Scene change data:
◆ ◆ ◆ ◆ ◆
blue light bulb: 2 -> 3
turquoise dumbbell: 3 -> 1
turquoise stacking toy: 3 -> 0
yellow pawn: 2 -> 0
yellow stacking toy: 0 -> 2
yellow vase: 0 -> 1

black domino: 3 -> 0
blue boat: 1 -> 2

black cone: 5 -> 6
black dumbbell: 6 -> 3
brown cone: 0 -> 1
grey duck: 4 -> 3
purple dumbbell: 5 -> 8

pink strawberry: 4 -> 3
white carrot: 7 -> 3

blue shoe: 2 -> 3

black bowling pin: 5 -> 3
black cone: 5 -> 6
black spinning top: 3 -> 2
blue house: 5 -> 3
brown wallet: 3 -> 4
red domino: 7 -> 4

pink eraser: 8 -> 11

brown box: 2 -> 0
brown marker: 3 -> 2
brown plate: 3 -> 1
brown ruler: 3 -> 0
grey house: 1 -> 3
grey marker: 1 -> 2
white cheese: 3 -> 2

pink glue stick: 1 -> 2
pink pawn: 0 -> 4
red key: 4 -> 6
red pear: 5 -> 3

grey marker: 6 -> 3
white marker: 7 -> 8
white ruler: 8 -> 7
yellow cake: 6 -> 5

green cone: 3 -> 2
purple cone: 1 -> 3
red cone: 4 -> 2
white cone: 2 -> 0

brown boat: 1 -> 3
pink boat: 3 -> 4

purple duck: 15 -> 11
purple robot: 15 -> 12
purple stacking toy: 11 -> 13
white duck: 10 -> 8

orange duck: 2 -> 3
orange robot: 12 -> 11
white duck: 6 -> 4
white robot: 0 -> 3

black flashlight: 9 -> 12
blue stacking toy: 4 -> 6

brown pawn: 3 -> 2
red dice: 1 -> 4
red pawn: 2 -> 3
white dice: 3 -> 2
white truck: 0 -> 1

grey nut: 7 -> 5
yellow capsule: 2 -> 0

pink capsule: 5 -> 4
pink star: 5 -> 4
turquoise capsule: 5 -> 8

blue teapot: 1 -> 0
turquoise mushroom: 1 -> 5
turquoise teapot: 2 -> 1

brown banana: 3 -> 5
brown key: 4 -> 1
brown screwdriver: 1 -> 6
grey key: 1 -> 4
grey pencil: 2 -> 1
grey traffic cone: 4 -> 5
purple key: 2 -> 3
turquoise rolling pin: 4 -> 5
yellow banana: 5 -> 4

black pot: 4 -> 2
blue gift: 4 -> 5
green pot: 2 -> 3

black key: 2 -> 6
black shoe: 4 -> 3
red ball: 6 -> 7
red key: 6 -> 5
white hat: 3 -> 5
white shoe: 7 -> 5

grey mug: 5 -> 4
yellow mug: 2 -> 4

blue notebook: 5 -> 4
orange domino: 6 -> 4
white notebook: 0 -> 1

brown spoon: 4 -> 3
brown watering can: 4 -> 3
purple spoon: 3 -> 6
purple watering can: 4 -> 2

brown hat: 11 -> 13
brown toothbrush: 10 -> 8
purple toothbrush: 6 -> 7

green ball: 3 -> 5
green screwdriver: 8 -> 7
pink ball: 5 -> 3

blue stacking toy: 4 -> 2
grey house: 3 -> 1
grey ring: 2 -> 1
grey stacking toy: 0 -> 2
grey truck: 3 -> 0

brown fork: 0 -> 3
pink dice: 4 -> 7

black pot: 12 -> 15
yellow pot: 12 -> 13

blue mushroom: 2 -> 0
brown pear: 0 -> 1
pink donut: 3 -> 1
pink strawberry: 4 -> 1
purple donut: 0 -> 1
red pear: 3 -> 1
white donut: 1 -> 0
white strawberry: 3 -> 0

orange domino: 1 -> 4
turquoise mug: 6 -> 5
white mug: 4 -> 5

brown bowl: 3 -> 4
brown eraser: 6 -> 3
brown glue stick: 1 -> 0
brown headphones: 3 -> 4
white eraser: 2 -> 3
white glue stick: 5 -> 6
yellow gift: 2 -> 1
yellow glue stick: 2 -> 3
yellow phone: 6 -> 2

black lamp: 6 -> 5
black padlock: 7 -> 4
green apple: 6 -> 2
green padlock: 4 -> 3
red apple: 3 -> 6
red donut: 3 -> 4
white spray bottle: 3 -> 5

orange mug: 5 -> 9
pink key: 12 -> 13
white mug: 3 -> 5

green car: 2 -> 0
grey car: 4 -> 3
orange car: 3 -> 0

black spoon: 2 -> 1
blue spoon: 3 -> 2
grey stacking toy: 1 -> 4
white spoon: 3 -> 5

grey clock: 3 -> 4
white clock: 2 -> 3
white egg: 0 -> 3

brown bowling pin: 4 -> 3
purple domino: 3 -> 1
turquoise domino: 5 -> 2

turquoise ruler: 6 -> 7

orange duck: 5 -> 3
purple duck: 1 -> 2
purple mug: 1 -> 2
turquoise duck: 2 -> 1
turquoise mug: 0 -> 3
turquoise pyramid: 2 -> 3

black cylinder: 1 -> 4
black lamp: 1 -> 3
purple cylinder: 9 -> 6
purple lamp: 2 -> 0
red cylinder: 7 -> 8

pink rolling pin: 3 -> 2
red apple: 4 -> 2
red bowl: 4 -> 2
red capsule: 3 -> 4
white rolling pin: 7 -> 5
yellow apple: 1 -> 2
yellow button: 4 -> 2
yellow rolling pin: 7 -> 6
◆ ◆ ◆ ◆ ◆
Action item:
Among the records above, only the lines between the line holding "brown fork: 0 -> 3" and the line holding "brown headphones: 3 -> 4", inclusive, are to be output, exactly as written.

Exercise answer:
brown fork: 0 -> 3
pink dice: 4 -> 7

black pot: 12 -> 15
yellow pot: 12 -> 13

blue mushroom: 2 -> 0
brown pear: 0 -> 1
pink donut: 3 -> 1
pink strawberry: 4 -> 1
purple donut: 0 -> 1
red pear: 3 -> 1
white donut: 1 -> 0
white strawberry: 3 -> 0

orange domino: 1 -> 4
turquoise mug: 6 -> 5
white mug: 4 -> 5

brown bowl: 3 -> 4
brown eraser: 6 -> 3
brown glue stick: 1 -> 0
brown headphones: 3 -> 4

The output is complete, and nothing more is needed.